(EXERCISE) Start the copy at the line holding "pawn in red [267,266]" and continue it exactly through the last line of the entries, leaving out pictures and anything else.

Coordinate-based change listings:
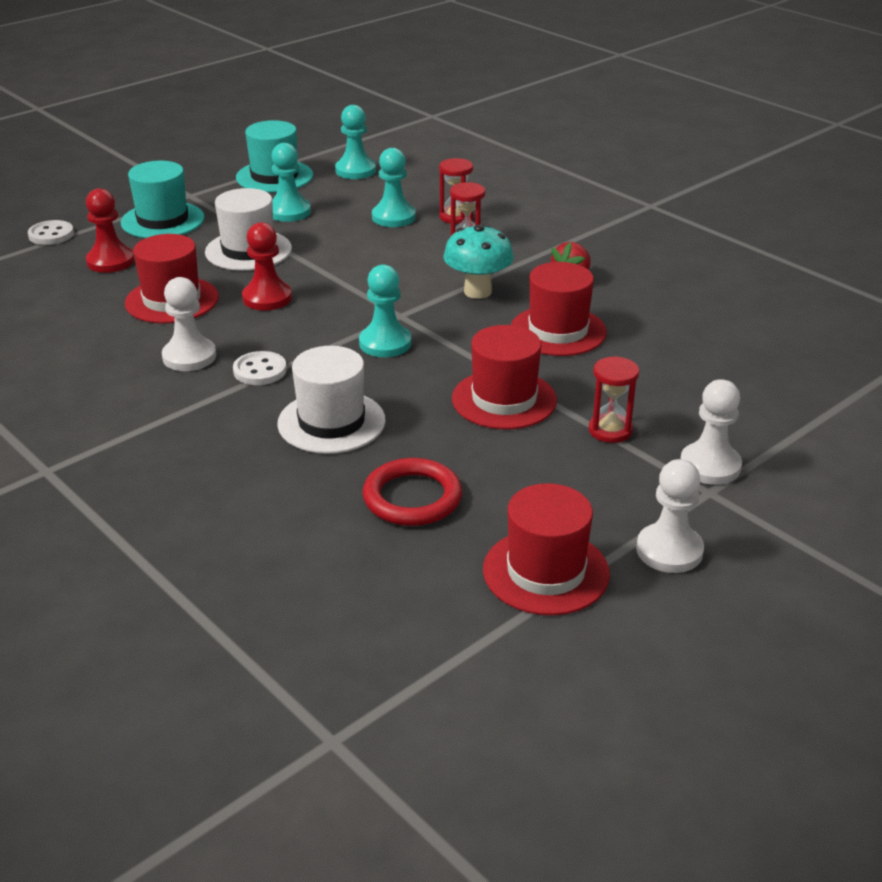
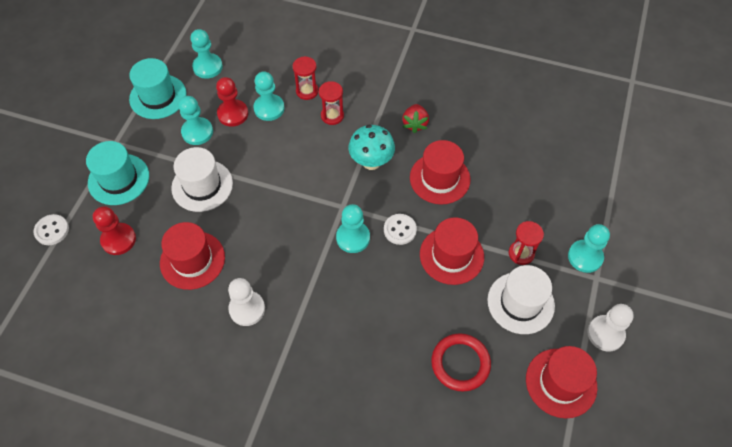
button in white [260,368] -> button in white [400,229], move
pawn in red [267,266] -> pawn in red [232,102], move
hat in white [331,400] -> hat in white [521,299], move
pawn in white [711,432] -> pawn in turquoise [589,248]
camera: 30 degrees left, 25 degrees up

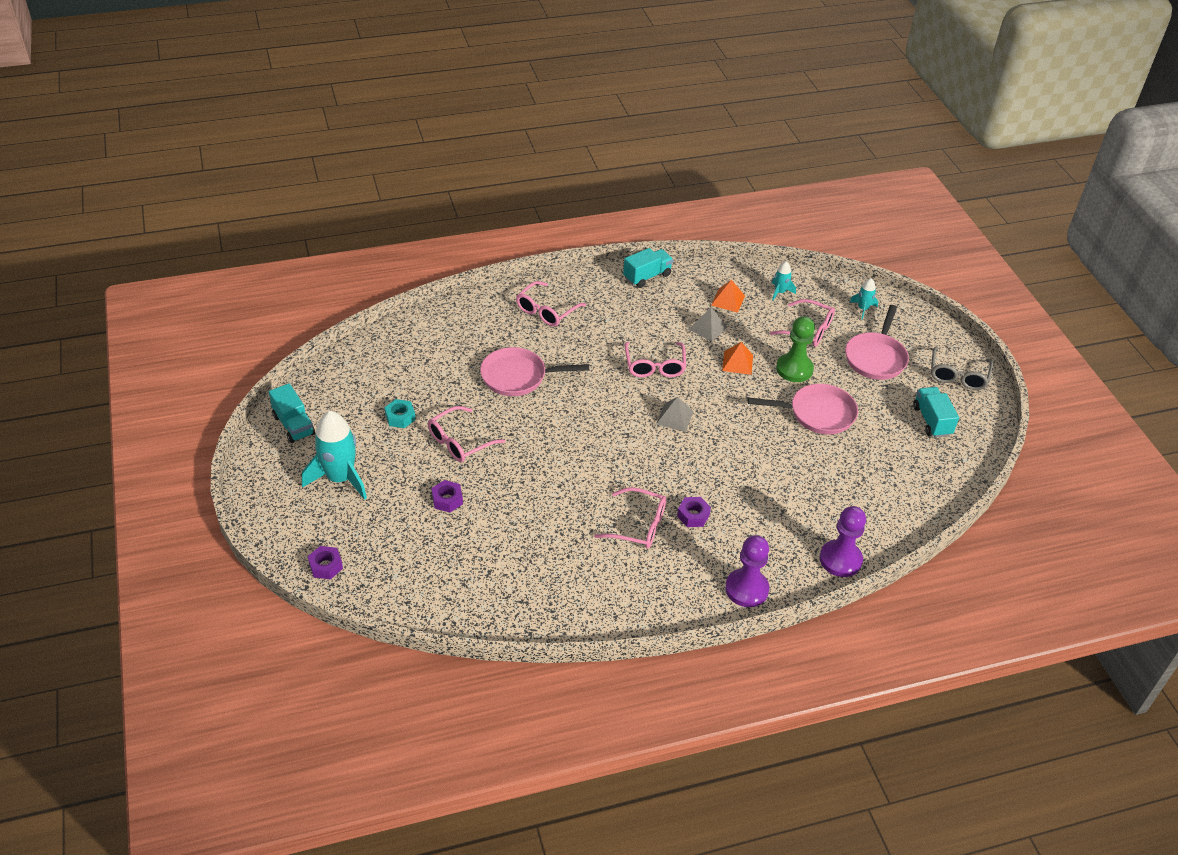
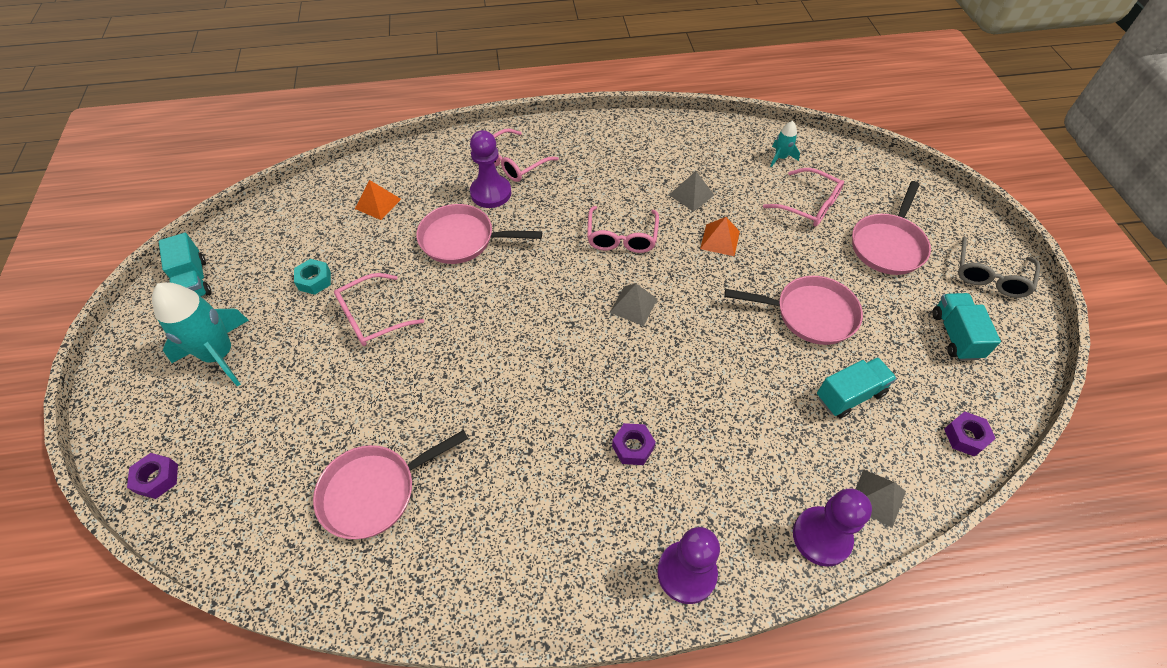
glasses in pink [630,518] -> none
pawn in green [795,349] -> none
rocket in turquoise [864,299] -> none
none -> pan in pink [390,484]
none -> pawn in purple [490,169]
none -> pyramid in grey [880,498]
nut in purple [447,496] -> nut in purple [970,434], move
truck in turquoise [648,268] -> truck in turquoise [857,387], move
pyramid in orange [728,296] -> pyramid in orange [378,200], move
camera: 10 degrees right, 10 degrees up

(OUTPUT FOR THIS TASK)
pawn in red [267,266] -> pawn in red [232,102], move
hat in white [331,400] -> hat in white [521,299], move
pawn in white [711,432] -> pawn in turquoise [589,248]
camera: 30 degrees left, 25 degrees up

glasses in pink [630,518] -> none
pawn in green [795,349] -> none
rocket in turquoise [864,299] -> none
none -> pan in pink [390,484]
none -> pawn in purple [490,169]
none -> pyramid in grey [880,498]
nut in purple [447,496] -> nut in purple [970,434], move
truck in turquoise [648,268] -> truck in turquoise [857,387], move
pyramid in orange [728,296] -> pyramid in orange [378,200], move
camera: 10 degrees right, 10 degrees up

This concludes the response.